→ PROBLEM DESCRIPTION
Copy out the data in full and exactly, passing over the pictures.

→ THE RECORDS
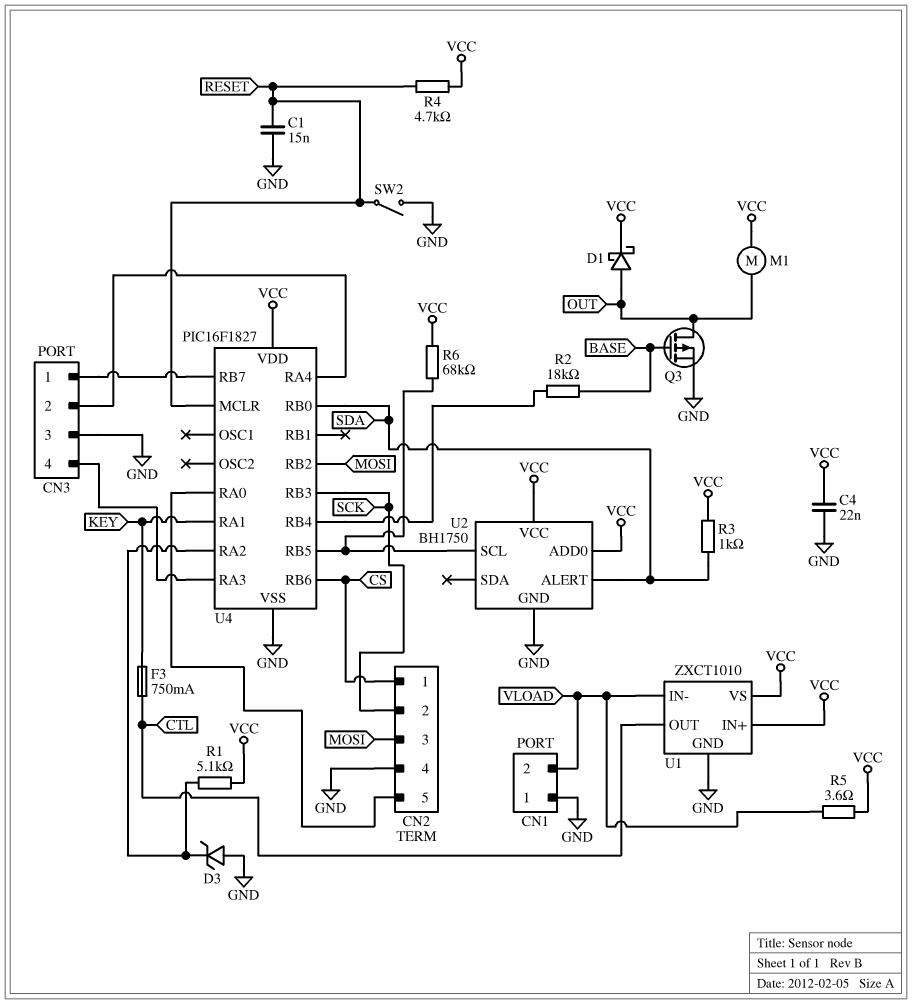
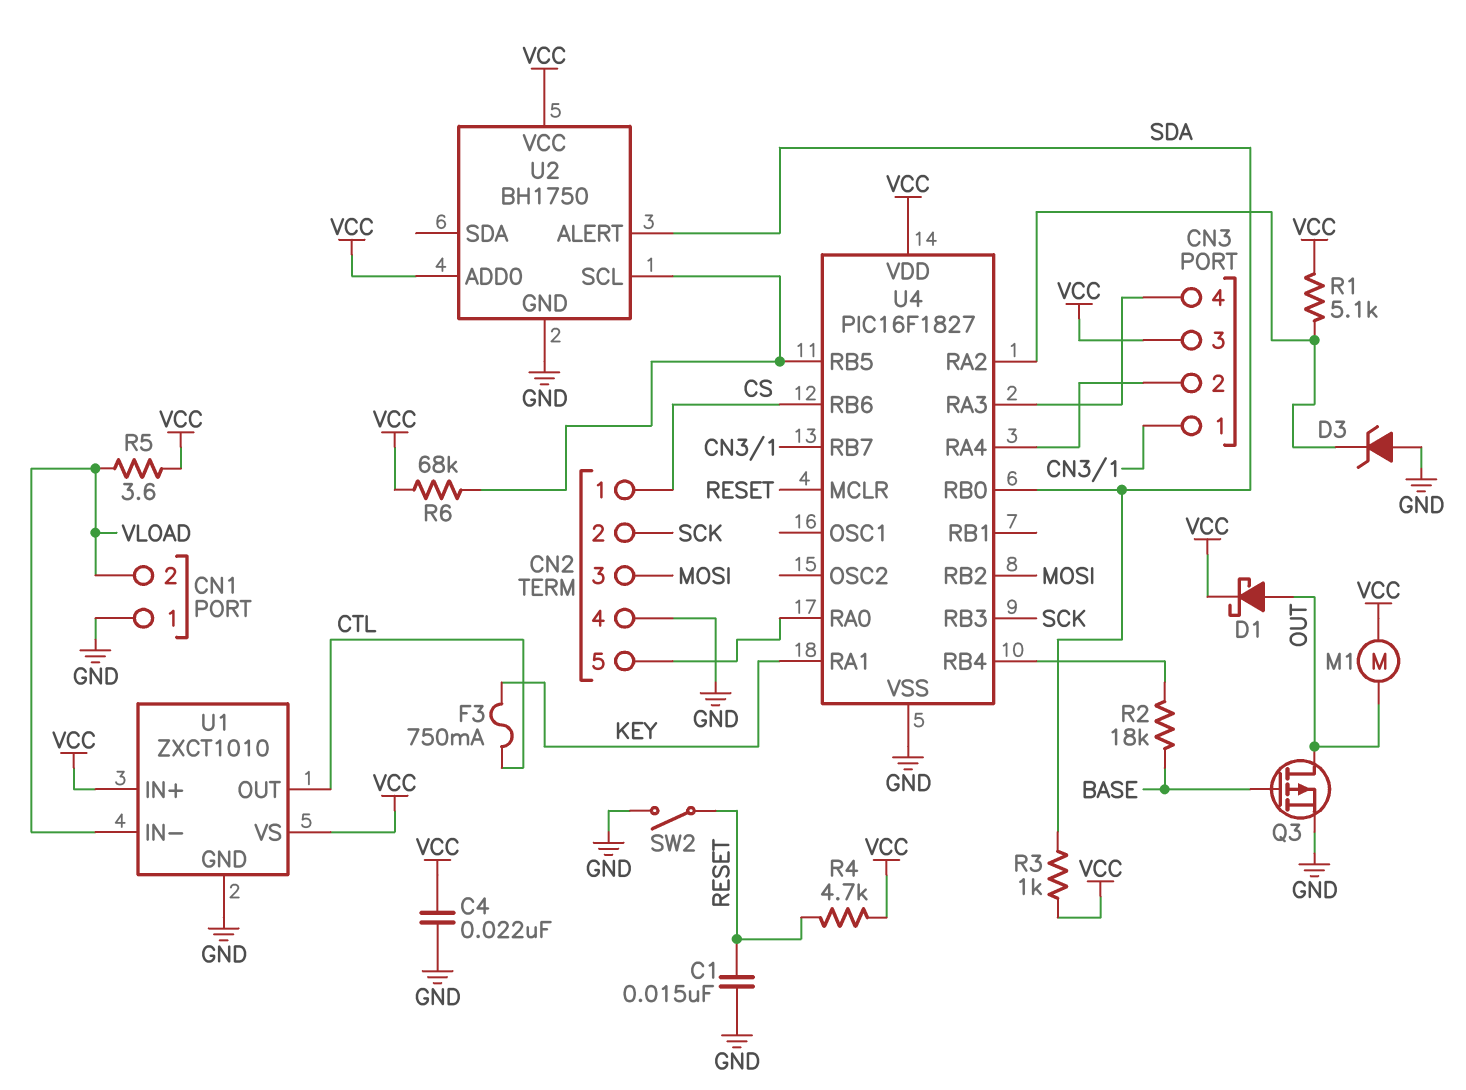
CN3 pin 3: GND -> VCC

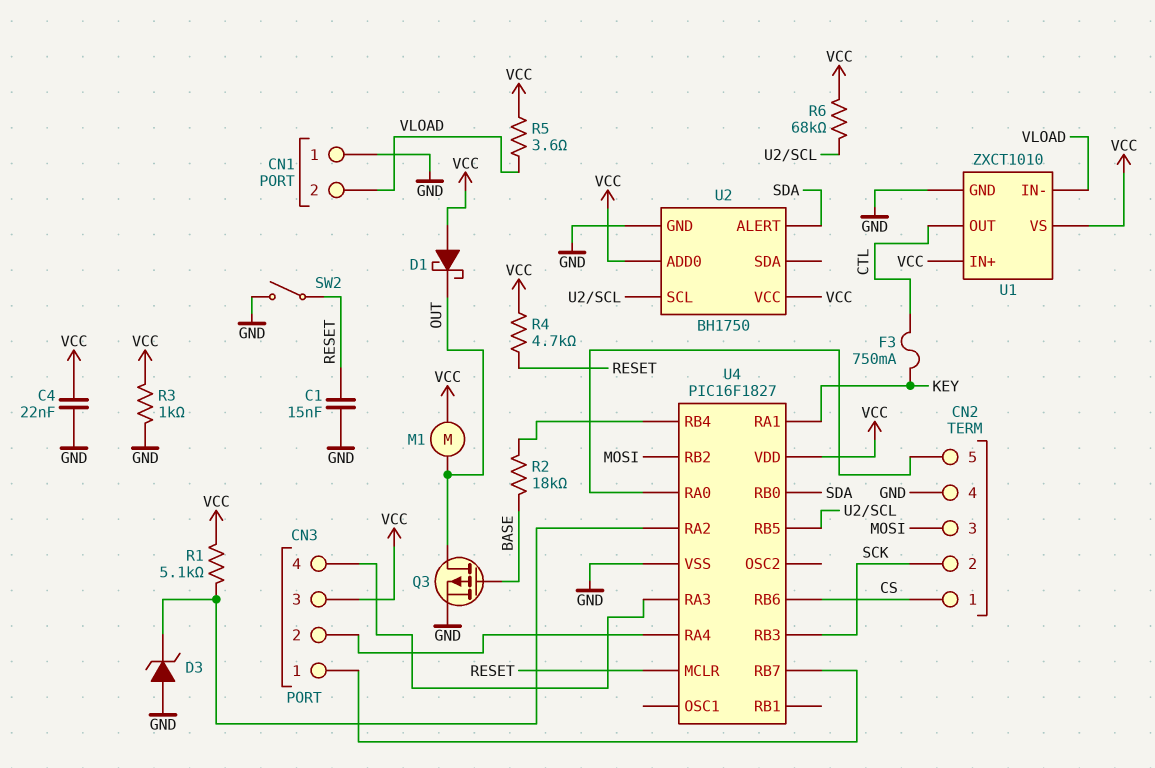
D1: schottky (A OUT, K VCC) -> schottky (A VCC, K OUT)
R3: 1k (SDA, VCC) -> 1k (GND, VCC)

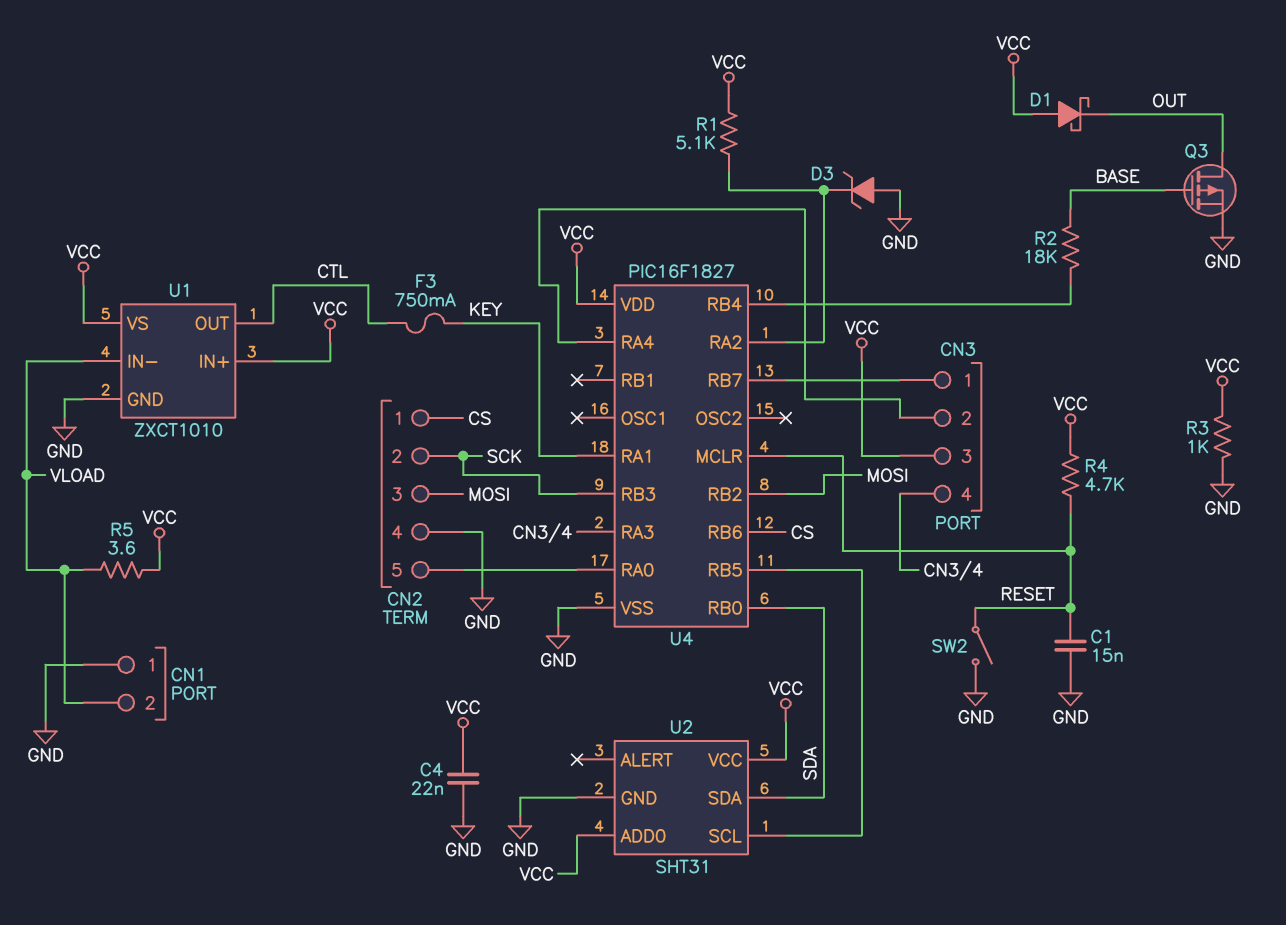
M1: motor (OUT, VCC) -> none
R6: 68k (U2/SCL, VCC) -> none
U2: BH1750 -> SHT31
U2 pin ALERT: SDA -> none
U2 pin SDA: none -> SDA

→ RESPONSE AREA
CN3 pin 3: GND -> VCC

D1: schottky (A OUT, K VCC) -> schottky (A VCC, K OUT)
R3: 1k (SDA, VCC) -> 1k (GND, VCC)

M1: motor (OUT, VCC) -> none
R6: 68k (U2/SCL, VCC) -> none
U2: BH1750 -> SHT31
U2 pin ALERT: SDA -> none
U2 pin SDA: none -> SDA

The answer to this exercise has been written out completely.